→ Your assignment: Only the lines containing "carried" belong in the answer; find them in the material below.

→ Material to process:
»»
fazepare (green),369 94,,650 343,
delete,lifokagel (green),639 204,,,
««
»»
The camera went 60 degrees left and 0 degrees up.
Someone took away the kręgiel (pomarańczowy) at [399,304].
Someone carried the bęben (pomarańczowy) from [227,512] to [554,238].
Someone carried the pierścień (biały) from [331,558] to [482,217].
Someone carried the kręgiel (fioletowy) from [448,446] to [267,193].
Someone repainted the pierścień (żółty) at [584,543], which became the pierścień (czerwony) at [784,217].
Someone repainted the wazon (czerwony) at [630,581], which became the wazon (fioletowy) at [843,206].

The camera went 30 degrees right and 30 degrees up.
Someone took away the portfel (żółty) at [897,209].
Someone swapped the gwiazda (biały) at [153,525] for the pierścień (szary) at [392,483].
««
→ Your solution:
Someone carried the bęben (pomarańczowy) from [227,512] to [554,238].
Someone carried the pierścień (biały) from [331,558] to [482,217].
Someone carried the kręgiel (fioletowy) from [448,446] to [267,193].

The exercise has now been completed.